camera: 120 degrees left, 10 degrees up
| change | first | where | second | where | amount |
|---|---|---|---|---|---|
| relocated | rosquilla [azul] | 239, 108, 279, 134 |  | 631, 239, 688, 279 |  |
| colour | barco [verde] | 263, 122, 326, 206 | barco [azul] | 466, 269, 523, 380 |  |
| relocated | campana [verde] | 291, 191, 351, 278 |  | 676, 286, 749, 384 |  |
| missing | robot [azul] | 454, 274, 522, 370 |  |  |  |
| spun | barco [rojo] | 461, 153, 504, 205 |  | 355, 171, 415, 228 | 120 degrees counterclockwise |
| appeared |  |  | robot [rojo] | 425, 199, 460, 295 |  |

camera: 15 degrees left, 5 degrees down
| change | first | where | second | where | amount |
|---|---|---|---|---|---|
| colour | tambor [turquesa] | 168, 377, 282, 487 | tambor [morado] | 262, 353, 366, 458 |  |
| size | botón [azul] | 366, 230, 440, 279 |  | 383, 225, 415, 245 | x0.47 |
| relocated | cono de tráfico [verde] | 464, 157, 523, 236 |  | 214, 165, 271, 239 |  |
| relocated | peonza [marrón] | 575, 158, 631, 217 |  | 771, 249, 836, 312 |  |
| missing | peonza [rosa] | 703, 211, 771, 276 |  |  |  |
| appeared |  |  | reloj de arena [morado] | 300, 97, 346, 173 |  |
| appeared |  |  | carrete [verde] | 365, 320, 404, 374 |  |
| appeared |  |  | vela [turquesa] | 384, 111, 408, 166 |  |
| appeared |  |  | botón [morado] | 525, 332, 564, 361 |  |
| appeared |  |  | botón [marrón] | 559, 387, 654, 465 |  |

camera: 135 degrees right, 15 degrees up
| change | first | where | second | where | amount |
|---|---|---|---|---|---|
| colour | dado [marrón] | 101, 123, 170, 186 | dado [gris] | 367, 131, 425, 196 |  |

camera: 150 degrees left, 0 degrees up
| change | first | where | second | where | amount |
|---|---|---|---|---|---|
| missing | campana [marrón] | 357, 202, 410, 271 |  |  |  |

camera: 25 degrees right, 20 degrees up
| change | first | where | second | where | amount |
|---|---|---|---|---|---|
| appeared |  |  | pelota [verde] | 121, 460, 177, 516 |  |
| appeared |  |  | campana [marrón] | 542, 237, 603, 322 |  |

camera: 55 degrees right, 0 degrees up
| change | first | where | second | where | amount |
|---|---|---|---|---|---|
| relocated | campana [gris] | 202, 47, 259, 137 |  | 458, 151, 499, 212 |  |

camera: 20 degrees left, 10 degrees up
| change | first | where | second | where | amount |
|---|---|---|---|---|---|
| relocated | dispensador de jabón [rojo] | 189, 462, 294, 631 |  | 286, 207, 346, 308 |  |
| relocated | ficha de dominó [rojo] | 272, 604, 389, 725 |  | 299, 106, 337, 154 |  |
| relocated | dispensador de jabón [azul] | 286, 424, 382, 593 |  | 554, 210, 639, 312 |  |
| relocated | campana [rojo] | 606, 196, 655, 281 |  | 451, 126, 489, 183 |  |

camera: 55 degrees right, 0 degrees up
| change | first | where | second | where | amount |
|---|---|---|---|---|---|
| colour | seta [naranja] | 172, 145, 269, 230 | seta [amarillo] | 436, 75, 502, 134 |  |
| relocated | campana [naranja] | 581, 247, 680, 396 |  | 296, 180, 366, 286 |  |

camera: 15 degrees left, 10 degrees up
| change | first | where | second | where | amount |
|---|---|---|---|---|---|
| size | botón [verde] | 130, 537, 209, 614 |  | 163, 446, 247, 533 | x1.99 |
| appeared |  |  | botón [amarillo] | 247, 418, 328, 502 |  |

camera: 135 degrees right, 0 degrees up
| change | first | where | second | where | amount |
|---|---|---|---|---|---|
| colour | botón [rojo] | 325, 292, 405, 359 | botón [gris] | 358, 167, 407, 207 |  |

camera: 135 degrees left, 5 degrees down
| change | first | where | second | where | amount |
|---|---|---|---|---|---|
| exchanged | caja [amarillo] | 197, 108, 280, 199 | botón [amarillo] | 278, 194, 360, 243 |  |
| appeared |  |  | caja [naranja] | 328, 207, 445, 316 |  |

- TASK PROMPT
Print the material word for word, with nothing left out.

- TASK RESPONSE
camera: 120 degrees left, 10 degrees up
| change | first | where | second | where | amount |
|---|---|---|---|---|---|
| relocated | rosquilla [azul] | 239, 108, 279, 134 |  | 631, 239, 688, 279 |  |
| colour | barco [verde] | 263, 122, 326, 206 | barco [azul] | 466, 269, 523, 380 |  |
| relocated | campana [verde] | 291, 191, 351, 278 |  | 676, 286, 749, 384 |  |
| missing | robot [azul] | 454, 274, 522, 370 |  |  |  |
| spun | barco [rojo] | 461, 153, 504, 205 |  | 355, 171, 415, 228 | 120 degrees counterclockwise |
| appeared |  |  | robot [rojo] | 425, 199, 460, 295 |  |

camera: 15 degrees left, 5 degrees down
| change | first | where | second | where | amount |
|---|---|---|---|---|---|
| colour | tambor [turquesa] | 168, 377, 282, 487 | tambor [morado] | 262, 353, 366, 458 |  |
| size | botón [azul] | 366, 230, 440, 279 |  | 383, 225, 415, 245 | x0.47 |
| relocated | cono de tráfico [verde] | 464, 157, 523, 236 |  | 214, 165, 271, 239 |  |
| relocated | peonza [marrón] | 575, 158, 631, 217 |  | 771, 249, 836, 312 |  |
| missing | peonza [rosa] | 703, 211, 771, 276 |  |  |  |
| appeared |  |  | reloj de arena [morado] | 300, 97, 346, 173 |  |
| appeared |  |  | carrete [verde] | 365, 320, 404, 374 |  |
| appeared |  |  | vela [turquesa] | 384, 111, 408, 166 |  |
| appeared |  |  | botón [morado] | 525, 332, 564, 361 |  |
| appeared |  |  | botón [marrón] | 559, 387, 654, 465 |  |

camera: 135 degrees right, 15 degrees up
| change | first | where | second | where | amount |
|---|---|---|---|---|---|
| colour | dado [marrón] | 101, 123, 170, 186 | dado [gris] | 367, 131, 425, 196 |  |

camera: 150 degrees left, 0 degrees up
| change | first | where | second | where | amount |
|---|---|---|---|---|---|
| missing | campana [marrón] | 357, 202, 410, 271 |  |  |  |

camera: 25 degrees right, 20 degrees up
| change | first | where | second | where | amount |
|---|---|---|---|---|---|
| appeared |  |  | pelota [verde] | 121, 460, 177, 516 |  |
| appeared |  |  | campana [marrón] | 542, 237, 603, 322 |  |

camera: 55 degrees right, 0 degrees up
| change | first | where | second | where | amount |
|---|---|---|---|---|---|
| relocated | campana [gris] | 202, 47, 259, 137 |  | 458, 151, 499, 212 |  |

camera: 20 degrees left, 10 degrees up
| change | first | where | second | where | amount |
|---|---|---|---|---|---|
| relocated | dispensador de jabón [rojo] | 189, 462, 294, 631 |  | 286, 207, 346, 308 |  |
| relocated | ficha de dominó [rojo] | 272, 604, 389, 725 |  | 299, 106, 337, 154 |  |
| relocated | dispensador de jabón [azul] | 286, 424, 382, 593 |  | 554, 210, 639, 312 |  |
| relocated | campana [rojo] | 606, 196, 655, 281 |  | 451, 126, 489, 183 |  |

camera: 55 degrees right, 0 degrees up
| change | first | where | second | where | amount |
|---|---|---|---|---|---|
| colour | seta [naranja] | 172, 145, 269, 230 | seta [amarillo] | 436, 75, 502, 134 |  |
| relocated | campana [naranja] | 581, 247, 680, 396 |  | 296, 180, 366, 286 |  |

camera: 15 degrees left, 10 degrees up
| change | first | where | second | where | amount |
|---|---|---|---|---|---|
| size | botón [verde] | 130, 537, 209, 614 |  | 163, 446, 247, 533 | x1.99 |
| appeared |  |  | botón [amarillo] | 247, 418, 328, 502 |  |

camera: 135 degrees right, 0 degrees up
| change | first | where | second | where | amount |
|---|---|---|---|---|---|
| colour | botón [rojo] | 325, 292, 405, 359 | botón [gris] | 358, 167, 407, 207 |  |

camera: 135 degrees left, 5 degrees down
| change | first | where | second | where | amount |
|---|---|---|---|---|---|
| exchanged | caja [amarillo] | 197, 108, 280, 199 | botón [amarillo] | 278, 194, 360, 243 |  |
| appeared |  |  | caja [naranja] | 328, 207, 445, 316 |  |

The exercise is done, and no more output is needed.